=== MATERIAL PROVIDED ===

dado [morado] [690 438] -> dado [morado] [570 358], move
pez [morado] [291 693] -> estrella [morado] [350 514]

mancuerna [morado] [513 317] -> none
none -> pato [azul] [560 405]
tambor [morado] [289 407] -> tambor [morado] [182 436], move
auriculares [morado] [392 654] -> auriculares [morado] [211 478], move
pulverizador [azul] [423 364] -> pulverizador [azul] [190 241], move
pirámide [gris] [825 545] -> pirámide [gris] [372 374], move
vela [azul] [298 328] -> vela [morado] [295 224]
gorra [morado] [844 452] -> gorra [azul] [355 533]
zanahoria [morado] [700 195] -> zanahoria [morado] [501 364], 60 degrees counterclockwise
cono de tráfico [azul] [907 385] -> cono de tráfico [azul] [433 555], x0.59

===

* **REQUIRED ACTION**
Print the entire set of records again, exactly.

* **WRITTEN RESPONSE**
dado [morado] [690 438] -> dado [morado] [570 358], move
pez [morado] [291 693] -> estrella [morado] [350 514]

mancuerna [morado] [513 317] -> none
none -> pato [azul] [560 405]
tambor [morado] [289 407] -> tambor [morado] [182 436], move
auriculares [morado] [392 654] -> auriculares [morado] [211 478], move
pulverizador [azul] [423 364] -> pulverizador [azul] [190 241], move
pirámide [gris] [825 545] -> pirámide [gris] [372 374], move
vela [azul] [298 328] -> vela [morado] [295 224]
gorra [morado] [844 452] -> gorra [azul] [355 533]
zanahoria [morado] [700 195] -> zanahoria [morado] [501 364], 60 degrees counterclockwise
cono de tráfico [azul] [907 385] -> cono de tráfico [azul] [433 555], x0.59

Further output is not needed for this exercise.